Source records
########

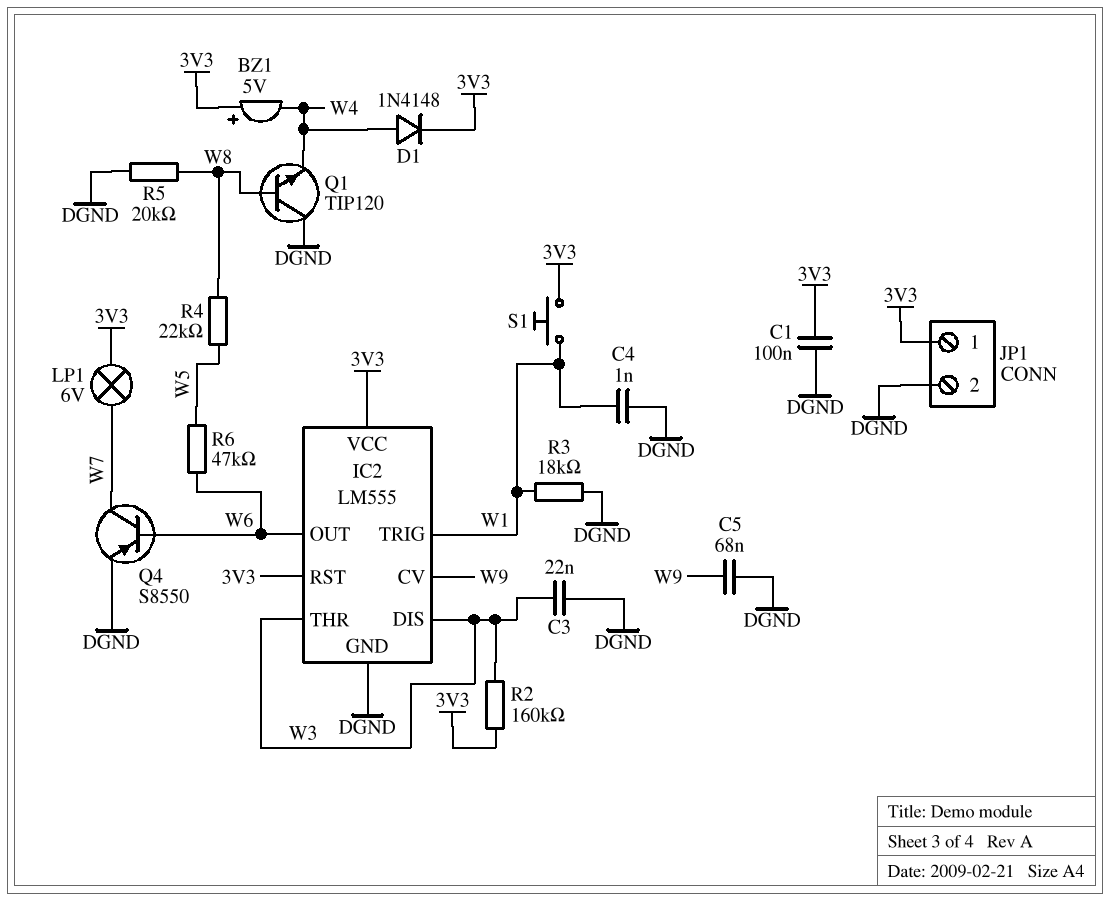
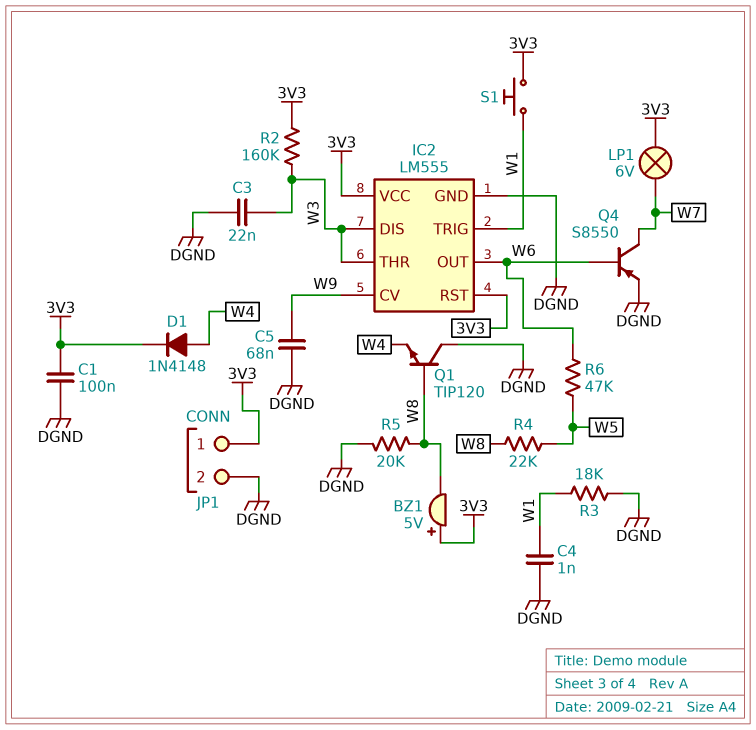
BZ1: buzzer 5V (plus 3V3, minus W4) -> buzzer 5V (plus 3V3, minus W8)

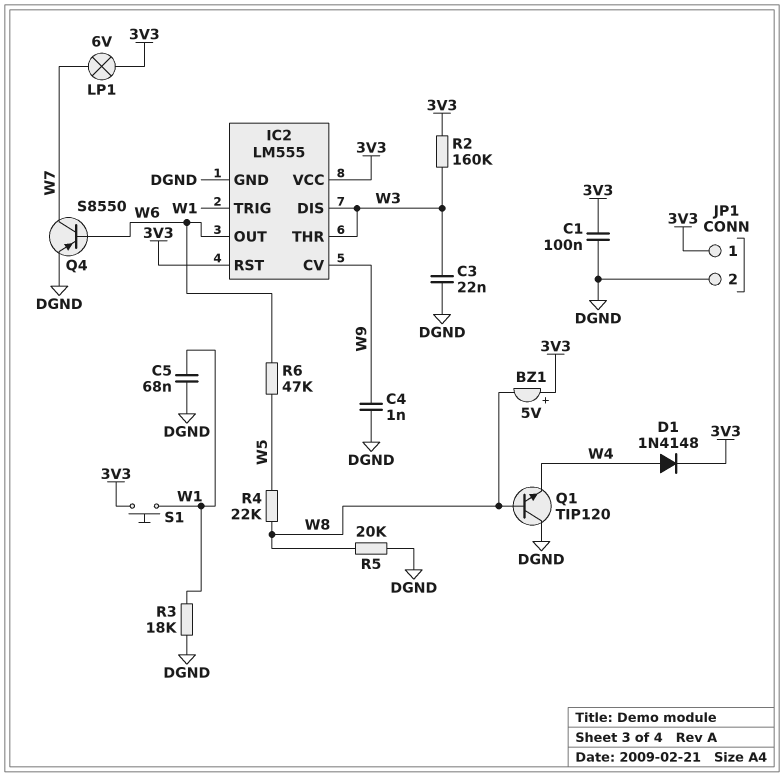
C4: 1nF (DGND, W1) -> 1nF (DGND, W9)
C5: 68nF (DGND, W9) -> 68nF (DGND, W1)

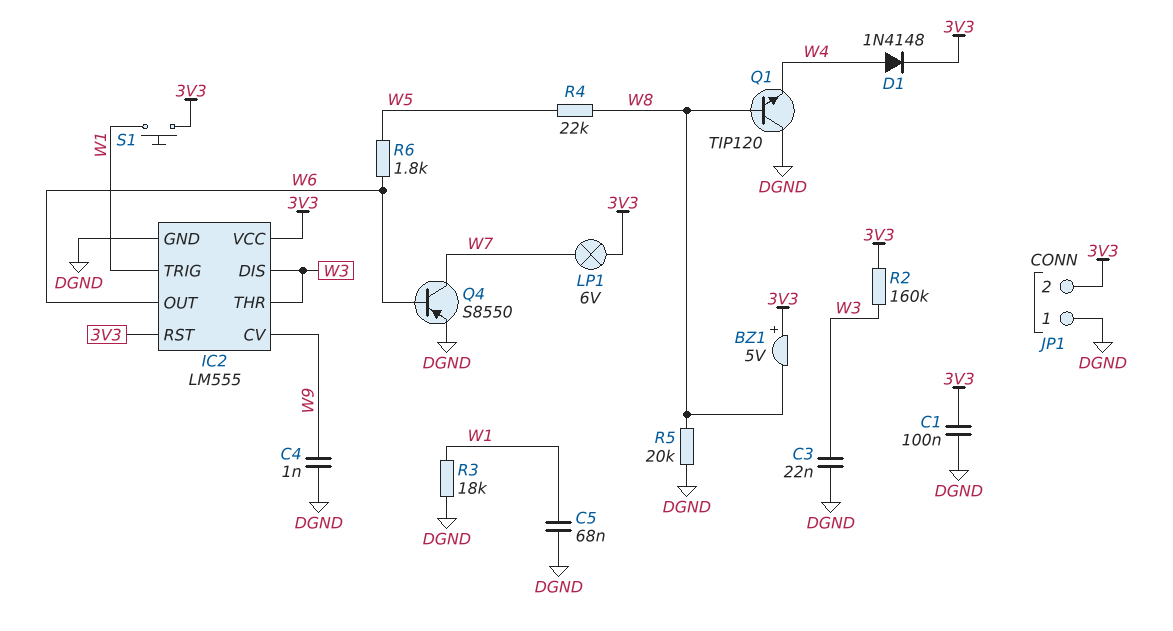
JP1 pin 1: 3V3 -> DGND
JP1 pin 2: DGND -> 3V3
R6: 47k (W5, W6) -> 1.8k (W5, W6)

########

** Requirement **
Where does "DGND" occur in the data? Copy each line that has it.

** Task solution **
C4: 1nF (DGND, W1) -> 1nF (DGND, W9)
C5: 68nF (DGND, W9) -> 68nF (DGND, W1)
JP1 pin 1: 3V3 -> DGND
JP1 pin 2: DGND -> 3V3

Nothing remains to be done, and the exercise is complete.